• WHAT THE EXERCISE ASKS
In the entries below, the word "JACK" appears on some lines. Copy each of those lines.
DATA RECORDS Start Marker
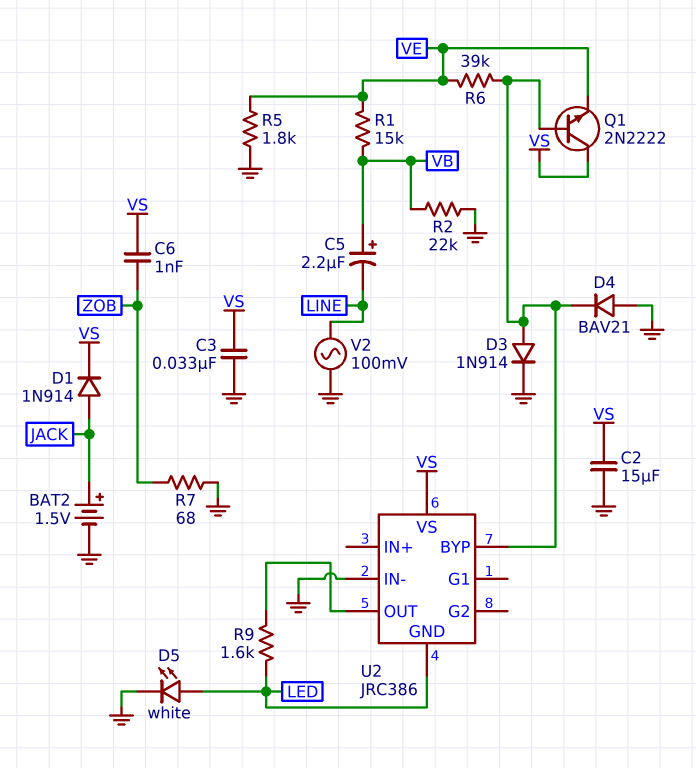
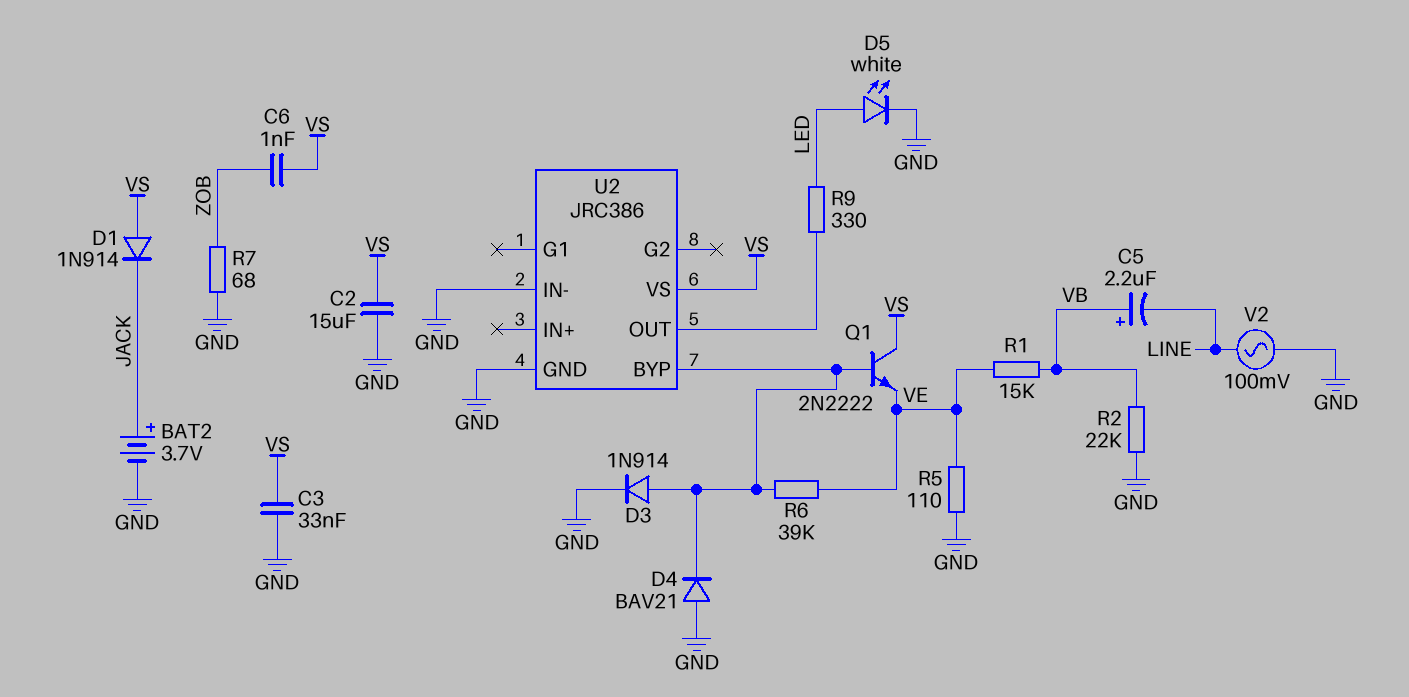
BAT2: 1.5V (plus JACK, minus GND) -> 3.7V (plus JACK, minus GND)
D1: diode 1N914 (A JACK, K VS) -> diode 1N914 (A VS, K JACK)
R5: 1.8k (GND, VE) -> 110 (GND, VE)
R9: 1.6k (LED, U2/OUT) -> 330 (LED, U2/OUT)
U2 pin GND: LED -> GND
DATA RECORDS End Marker
• OUTPUT
BAT2: 1.5V (plus JACK, minus GND) -> 3.7V (plus JACK, minus GND)
D1: diode 1N914 (A JACK, K VS) -> diode 1N914 (A VS, K JACK)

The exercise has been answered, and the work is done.